Required action: Your copy should hold only the lines from the one containing "R212: 4.7k (EN_N, PULSE)" through the final line of the entries, exactly as written, with no pictures.

==== Working data

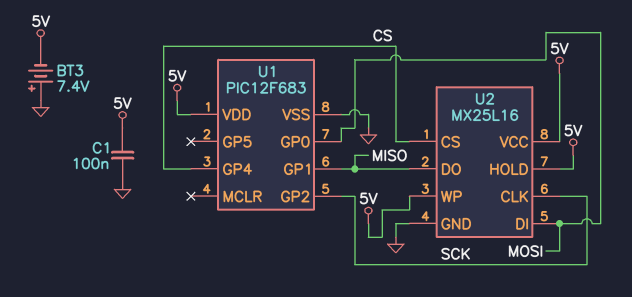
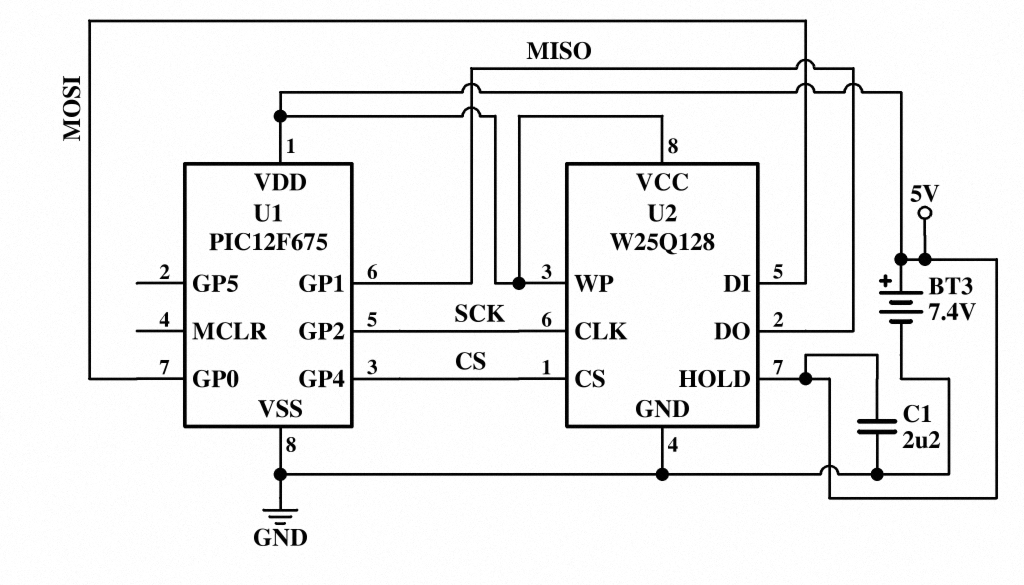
BT3: 7.4V (plus GND, minus 5V) -> 7.4V (plus 5V, minus GND)
C1: 100nF (5V, GND) -> 2.2uF (5V, GND)
U1: PIC12F683 -> PIC12F675
U2: MX25L16 -> W25Q128

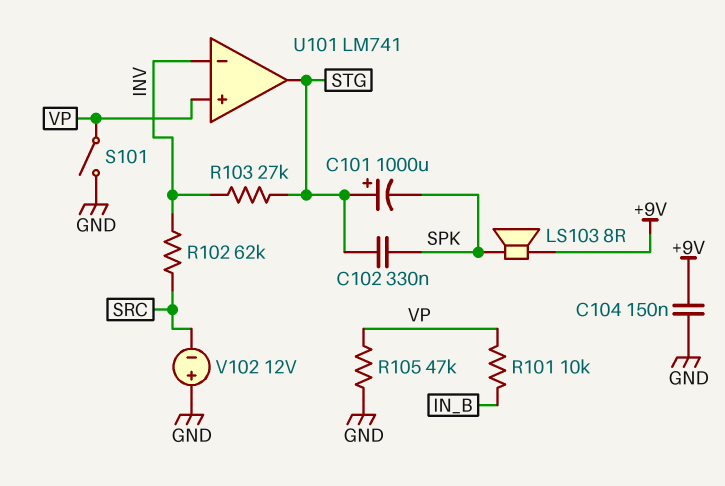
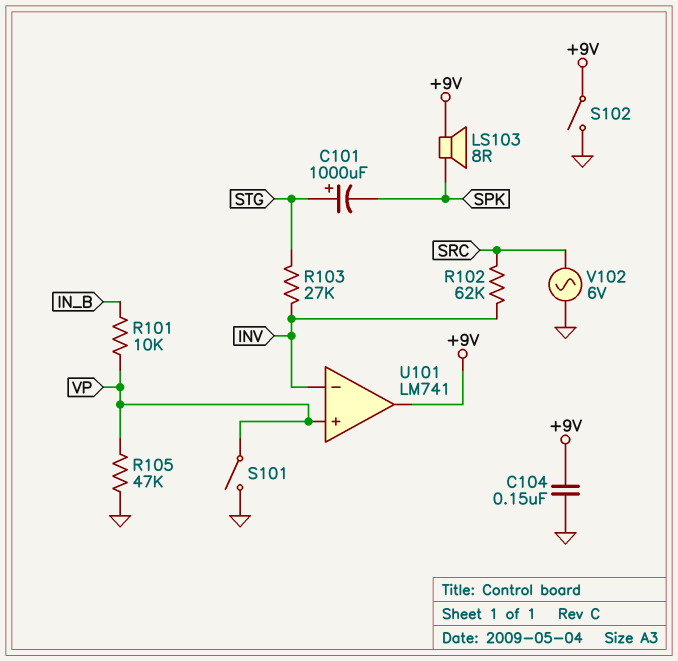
C102: 330nF (SPK, STG) -> none
S102: none -> switch (+9V, GND)
U101 pin out: STG -> +9V
V102: 12V (plus GND, minus SRC) -> AC 6V (GND, SRC)

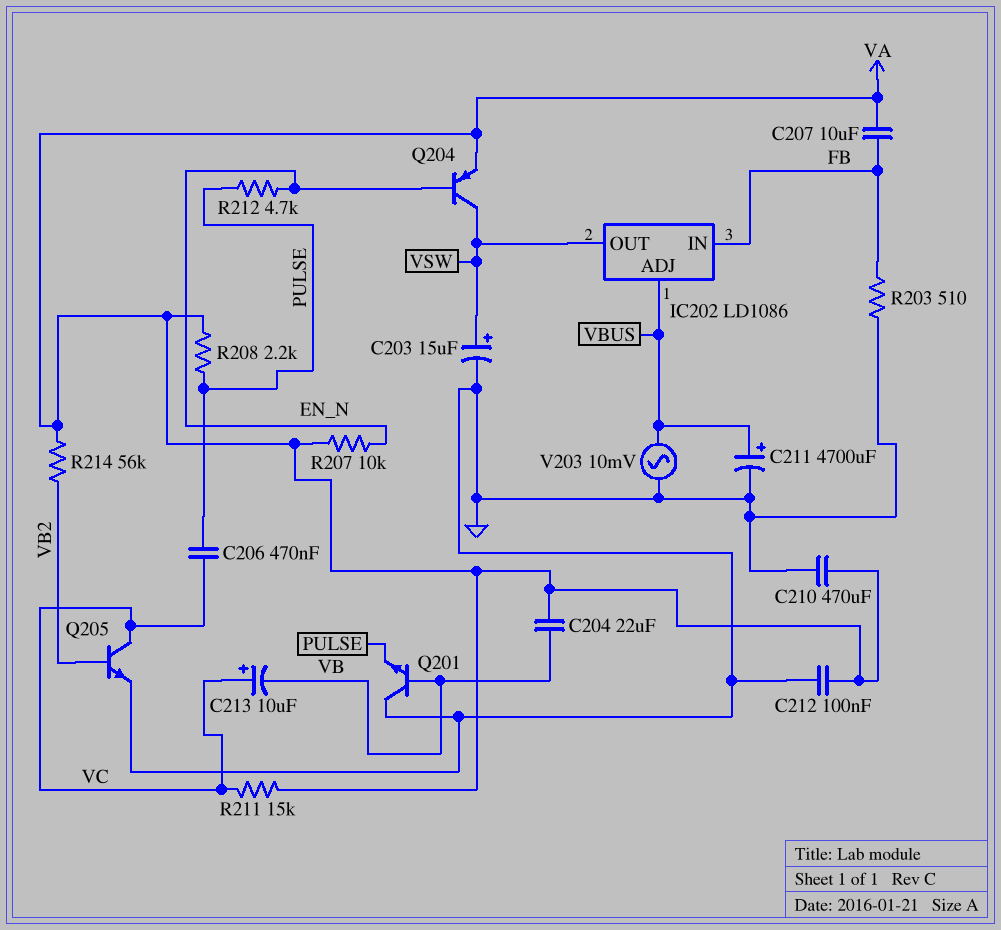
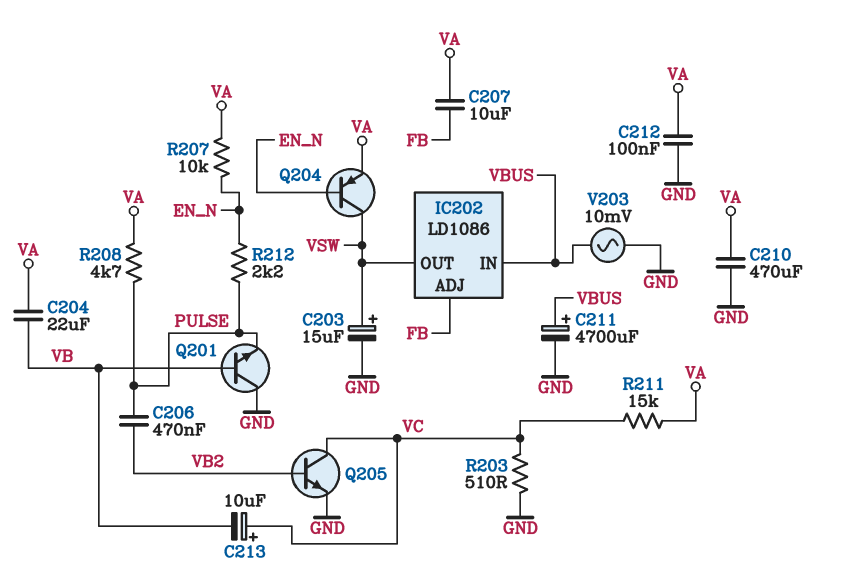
C206: 470nF (PULSE, VC) -> 470nF (PULSE, VB2)
IC202 pin ADJ: VBUS -> FB
IC202 pin IN: FB -> VBUS
R203: 510 (FB, GND) -> 510 (GND, VC)
R208: 2.2k (PULSE, VA) -> 4.7k (PULSE, VA)
R212: 4.7k (EN_N, PULSE) -> 2.2k (EN_N, PULSE)
R214: 56k (VA, VB2) -> none

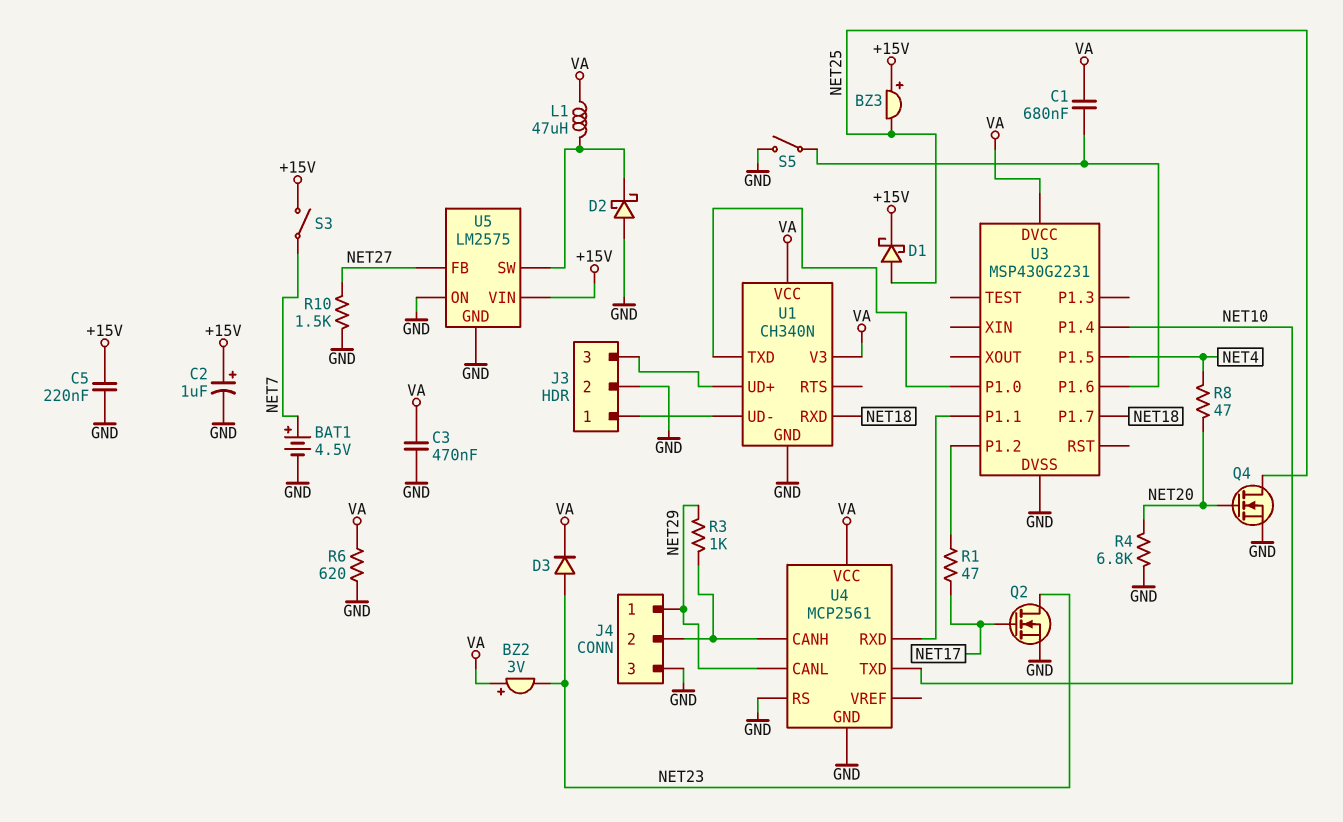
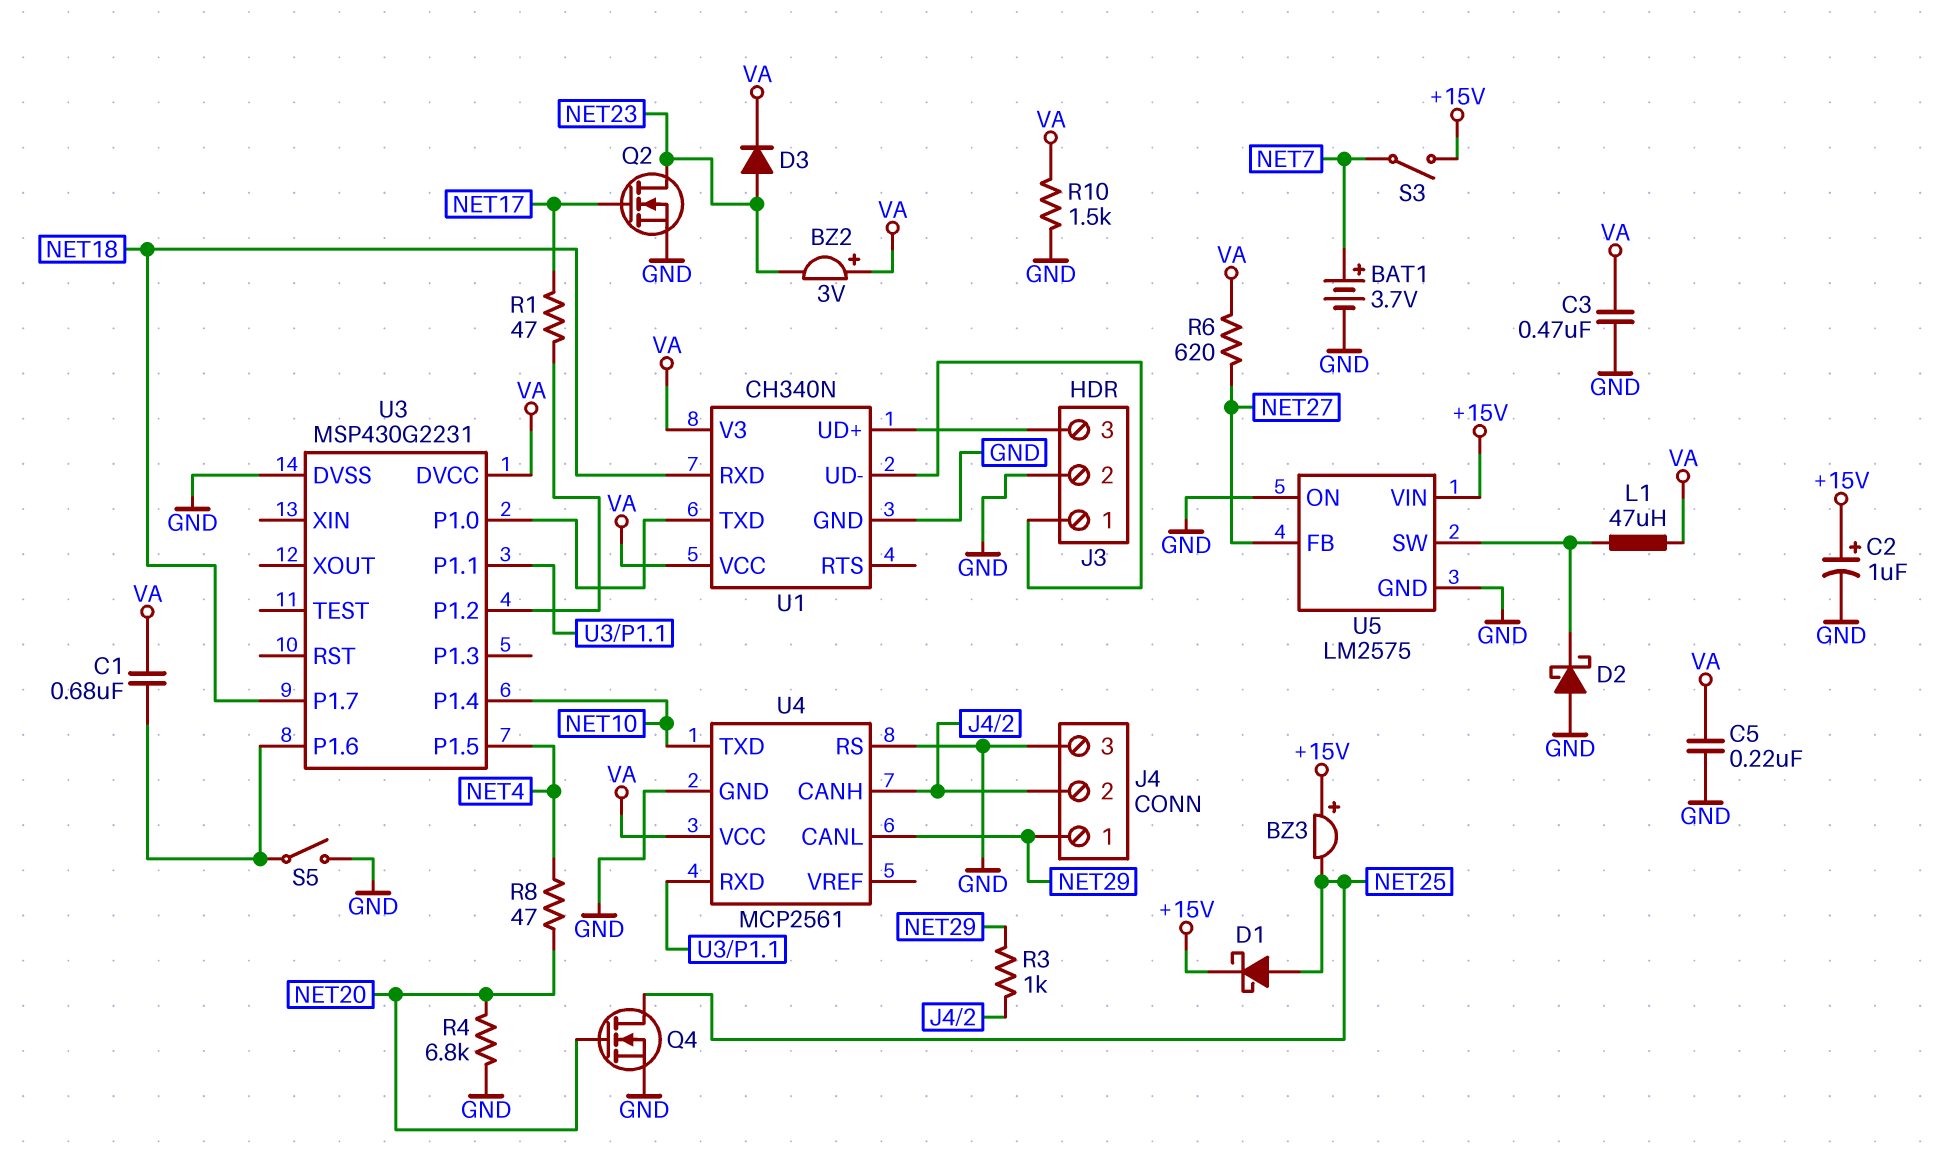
BAT1: 4.5V (plus NET7, minus GND) -> 3.7V (plus NET7, minus GND)
C5: 220nF (+15V, GND) -> 220nF (GND, VA)
R6: 620 (GND, VA) -> 620 (NET27, VA)
R10: 1.5k (GND, NET27) -> 1.5k (GND, VA)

========

Exercise solution:
R212: 4.7k (EN_N, PULSE) -> 2.2k (EN_N, PULSE)
R214: 56k (VA, VB2) -> none

BAT1: 4.5V (plus NET7, minus GND) -> 3.7V (plus NET7, minus GND)
C5: 220nF (+15V, GND) -> 220nF (GND, VA)
R6: 620 (GND, VA) -> 620 (NET27, VA)
R10: 1.5k (GND, NET27) -> 1.5k (GND, VA)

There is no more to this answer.